**Exercise aim**
Lines to return, exactly: from the line with "RGB pin G: SCL -> 10" to the line with "GAS pin DO: D5 -> D7" in the entries below, both included.

[Data shown Boundary: Start]

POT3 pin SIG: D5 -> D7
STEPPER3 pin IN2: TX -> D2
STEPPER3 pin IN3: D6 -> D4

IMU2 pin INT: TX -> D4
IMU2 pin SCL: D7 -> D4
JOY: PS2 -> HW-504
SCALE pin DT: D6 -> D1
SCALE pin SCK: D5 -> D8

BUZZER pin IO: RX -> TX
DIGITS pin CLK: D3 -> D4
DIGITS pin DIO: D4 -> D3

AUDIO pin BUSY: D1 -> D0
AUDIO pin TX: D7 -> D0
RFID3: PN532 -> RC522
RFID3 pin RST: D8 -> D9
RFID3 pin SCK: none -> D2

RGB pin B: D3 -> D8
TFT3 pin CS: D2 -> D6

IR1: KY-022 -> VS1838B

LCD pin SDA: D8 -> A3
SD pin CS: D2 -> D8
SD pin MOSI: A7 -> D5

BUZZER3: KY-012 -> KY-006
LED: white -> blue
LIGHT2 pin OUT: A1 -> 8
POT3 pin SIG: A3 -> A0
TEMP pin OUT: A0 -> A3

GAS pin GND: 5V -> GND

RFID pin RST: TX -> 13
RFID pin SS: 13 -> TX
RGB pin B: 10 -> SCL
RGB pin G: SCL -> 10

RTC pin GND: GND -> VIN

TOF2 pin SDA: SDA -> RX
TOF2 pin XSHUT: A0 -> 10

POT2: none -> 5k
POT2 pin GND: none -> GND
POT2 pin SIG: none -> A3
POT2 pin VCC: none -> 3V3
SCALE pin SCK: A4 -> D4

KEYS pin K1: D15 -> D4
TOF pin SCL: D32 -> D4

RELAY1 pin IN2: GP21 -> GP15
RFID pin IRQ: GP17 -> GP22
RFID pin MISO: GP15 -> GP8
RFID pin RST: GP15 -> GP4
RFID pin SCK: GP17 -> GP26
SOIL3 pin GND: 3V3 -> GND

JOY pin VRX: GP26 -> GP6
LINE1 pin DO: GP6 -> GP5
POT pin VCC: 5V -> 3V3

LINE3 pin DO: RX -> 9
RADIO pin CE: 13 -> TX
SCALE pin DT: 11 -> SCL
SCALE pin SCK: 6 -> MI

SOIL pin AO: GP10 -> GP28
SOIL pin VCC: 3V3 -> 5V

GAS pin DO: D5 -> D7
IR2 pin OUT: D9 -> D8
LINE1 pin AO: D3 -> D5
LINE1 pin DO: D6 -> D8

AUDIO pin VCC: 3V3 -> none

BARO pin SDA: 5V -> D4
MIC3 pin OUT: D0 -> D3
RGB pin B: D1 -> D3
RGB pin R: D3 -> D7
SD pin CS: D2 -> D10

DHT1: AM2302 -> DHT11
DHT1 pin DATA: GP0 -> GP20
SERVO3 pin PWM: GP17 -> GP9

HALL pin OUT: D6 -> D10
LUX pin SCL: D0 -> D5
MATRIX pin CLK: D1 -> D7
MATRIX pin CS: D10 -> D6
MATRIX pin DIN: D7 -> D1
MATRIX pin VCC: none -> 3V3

[Data shown Boundary: End]

**Task response**
RGB pin G: SCL -> 10

RTC pin GND: GND -> VIN

TOF2 pin SDA: SDA -> RX
TOF2 pin XSHUT: A0 -> 10

POT2: none -> 5k
POT2 pin GND: none -> GND
POT2 pin SIG: none -> A3
POT2 pin VCC: none -> 3V3
SCALE pin SCK: A4 -> D4

KEYS pin K1: D15 -> D4
TOF pin SCL: D32 -> D4

RELAY1 pin IN2: GP21 -> GP15
RFID pin IRQ: GP17 -> GP22
RFID pin MISO: GP15 -> GP8
RFID pin RST: GP15 -> GP4
RFID pin SCK: GP17 -> GP26
SOIL3 pin GND: 3V3 -> GND

JOY pin VRX: GP26 -> GP6
LINE1 pin DO: GP6 -> GP5
POT pin VCC: 5V -> 3V3

LINE3 pin DO: RX -> 9
RADIO pin CE: 13 -> TX
SCALE pin DT: 11 -> SCL
SCALE pin SCK: 6 -> MI

SOIL pin AO: GP10 -> GP28
SOIL pin VCC: 3V3 -> 5V

GAS pin DO: D5 -> D7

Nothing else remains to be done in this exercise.